#### [TASK DIRECTIONS]
Count the lines in the items below that contain the string "pyautogui". Give only the number.

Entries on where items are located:
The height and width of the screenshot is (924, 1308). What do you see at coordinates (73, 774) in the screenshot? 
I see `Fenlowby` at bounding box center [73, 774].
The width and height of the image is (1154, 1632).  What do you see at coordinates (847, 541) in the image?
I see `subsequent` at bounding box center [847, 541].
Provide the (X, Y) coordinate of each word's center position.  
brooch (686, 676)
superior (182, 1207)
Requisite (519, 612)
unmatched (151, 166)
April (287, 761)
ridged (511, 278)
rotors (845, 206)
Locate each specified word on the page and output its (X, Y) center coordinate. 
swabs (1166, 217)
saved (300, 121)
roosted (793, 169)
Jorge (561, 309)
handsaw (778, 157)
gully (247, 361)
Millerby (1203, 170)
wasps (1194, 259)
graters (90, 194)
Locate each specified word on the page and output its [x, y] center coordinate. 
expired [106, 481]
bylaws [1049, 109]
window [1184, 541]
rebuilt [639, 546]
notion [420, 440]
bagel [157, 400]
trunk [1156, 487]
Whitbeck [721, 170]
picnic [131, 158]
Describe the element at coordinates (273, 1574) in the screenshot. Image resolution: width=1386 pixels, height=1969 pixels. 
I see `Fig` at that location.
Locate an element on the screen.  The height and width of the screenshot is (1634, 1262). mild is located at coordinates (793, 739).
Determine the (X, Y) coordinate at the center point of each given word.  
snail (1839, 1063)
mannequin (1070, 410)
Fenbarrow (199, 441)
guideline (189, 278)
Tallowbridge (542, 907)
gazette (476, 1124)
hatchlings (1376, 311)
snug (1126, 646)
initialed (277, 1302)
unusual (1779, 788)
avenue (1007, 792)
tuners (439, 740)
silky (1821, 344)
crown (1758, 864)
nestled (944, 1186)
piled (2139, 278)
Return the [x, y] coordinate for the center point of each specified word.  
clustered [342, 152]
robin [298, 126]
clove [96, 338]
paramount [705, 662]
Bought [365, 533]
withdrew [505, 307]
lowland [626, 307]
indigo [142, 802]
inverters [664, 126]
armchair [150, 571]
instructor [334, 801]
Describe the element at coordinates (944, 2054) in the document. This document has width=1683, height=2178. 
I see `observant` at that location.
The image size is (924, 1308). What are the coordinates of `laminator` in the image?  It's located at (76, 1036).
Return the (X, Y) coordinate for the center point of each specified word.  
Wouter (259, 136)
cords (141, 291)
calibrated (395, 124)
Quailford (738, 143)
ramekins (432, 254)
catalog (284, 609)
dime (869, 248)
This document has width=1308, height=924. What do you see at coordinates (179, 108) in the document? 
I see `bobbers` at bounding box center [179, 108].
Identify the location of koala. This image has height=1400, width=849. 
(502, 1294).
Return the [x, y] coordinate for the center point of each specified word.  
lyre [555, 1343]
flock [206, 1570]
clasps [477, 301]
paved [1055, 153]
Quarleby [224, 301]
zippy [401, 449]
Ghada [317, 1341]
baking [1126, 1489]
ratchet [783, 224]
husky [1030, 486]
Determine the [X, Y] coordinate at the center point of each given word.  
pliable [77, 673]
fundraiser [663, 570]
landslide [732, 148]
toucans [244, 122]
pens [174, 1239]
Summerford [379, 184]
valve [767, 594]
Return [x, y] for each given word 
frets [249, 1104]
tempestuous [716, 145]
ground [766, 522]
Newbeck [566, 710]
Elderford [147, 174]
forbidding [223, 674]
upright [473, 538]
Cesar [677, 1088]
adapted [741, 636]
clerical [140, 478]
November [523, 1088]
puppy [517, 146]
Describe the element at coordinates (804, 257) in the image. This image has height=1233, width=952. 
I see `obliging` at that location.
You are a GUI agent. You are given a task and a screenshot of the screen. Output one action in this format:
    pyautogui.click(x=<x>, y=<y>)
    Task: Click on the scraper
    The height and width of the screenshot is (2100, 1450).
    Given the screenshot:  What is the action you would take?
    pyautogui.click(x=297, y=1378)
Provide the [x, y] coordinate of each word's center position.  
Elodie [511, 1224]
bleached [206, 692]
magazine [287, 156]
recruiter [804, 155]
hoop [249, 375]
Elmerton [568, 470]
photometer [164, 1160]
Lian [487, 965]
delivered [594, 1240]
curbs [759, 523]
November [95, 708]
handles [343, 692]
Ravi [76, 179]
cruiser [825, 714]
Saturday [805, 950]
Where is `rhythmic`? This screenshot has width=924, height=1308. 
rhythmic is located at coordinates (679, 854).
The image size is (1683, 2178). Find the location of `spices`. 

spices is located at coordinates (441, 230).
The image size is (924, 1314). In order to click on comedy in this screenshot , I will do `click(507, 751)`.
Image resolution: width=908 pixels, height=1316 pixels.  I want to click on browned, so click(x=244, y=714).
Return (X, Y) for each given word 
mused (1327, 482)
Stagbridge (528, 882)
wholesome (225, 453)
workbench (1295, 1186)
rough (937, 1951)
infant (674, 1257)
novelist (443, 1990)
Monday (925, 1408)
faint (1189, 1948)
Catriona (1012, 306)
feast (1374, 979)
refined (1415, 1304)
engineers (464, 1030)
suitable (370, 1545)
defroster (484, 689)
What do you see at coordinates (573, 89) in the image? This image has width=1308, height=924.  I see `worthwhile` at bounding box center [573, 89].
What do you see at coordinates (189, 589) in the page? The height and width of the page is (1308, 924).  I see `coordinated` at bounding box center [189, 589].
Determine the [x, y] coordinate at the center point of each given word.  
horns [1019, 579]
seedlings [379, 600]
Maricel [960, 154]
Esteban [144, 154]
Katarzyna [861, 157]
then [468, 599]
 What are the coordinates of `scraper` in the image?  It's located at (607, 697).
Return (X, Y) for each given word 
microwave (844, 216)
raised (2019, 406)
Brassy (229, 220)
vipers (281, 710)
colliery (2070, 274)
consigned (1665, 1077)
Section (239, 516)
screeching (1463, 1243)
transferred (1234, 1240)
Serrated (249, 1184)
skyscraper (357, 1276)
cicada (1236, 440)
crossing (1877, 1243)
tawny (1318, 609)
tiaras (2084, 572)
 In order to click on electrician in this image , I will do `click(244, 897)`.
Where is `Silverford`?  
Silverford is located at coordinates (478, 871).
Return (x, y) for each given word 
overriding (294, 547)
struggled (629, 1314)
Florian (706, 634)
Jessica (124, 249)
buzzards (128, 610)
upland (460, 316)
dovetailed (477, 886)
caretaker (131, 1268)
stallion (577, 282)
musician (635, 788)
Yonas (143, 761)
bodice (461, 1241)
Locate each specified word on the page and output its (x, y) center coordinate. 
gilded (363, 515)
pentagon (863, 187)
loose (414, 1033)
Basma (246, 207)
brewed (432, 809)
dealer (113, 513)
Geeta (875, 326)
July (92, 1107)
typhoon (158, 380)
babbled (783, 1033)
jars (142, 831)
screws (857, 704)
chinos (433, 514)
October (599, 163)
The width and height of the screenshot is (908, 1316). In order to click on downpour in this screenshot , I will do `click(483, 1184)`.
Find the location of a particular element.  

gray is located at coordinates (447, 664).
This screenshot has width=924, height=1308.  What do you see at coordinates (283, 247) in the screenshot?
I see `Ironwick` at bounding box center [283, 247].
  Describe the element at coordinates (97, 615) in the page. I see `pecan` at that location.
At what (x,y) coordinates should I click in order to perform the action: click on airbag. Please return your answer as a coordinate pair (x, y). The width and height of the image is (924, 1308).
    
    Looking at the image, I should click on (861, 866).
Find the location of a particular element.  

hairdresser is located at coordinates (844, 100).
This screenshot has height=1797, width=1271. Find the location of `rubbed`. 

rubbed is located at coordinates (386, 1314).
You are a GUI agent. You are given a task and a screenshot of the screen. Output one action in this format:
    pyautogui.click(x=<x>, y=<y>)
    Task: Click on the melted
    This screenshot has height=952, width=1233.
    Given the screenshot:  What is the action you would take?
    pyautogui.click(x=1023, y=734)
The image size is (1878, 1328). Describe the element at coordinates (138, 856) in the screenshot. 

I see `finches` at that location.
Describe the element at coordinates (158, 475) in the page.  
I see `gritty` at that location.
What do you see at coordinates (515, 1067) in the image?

#### [SOLVED EXERCISE]
4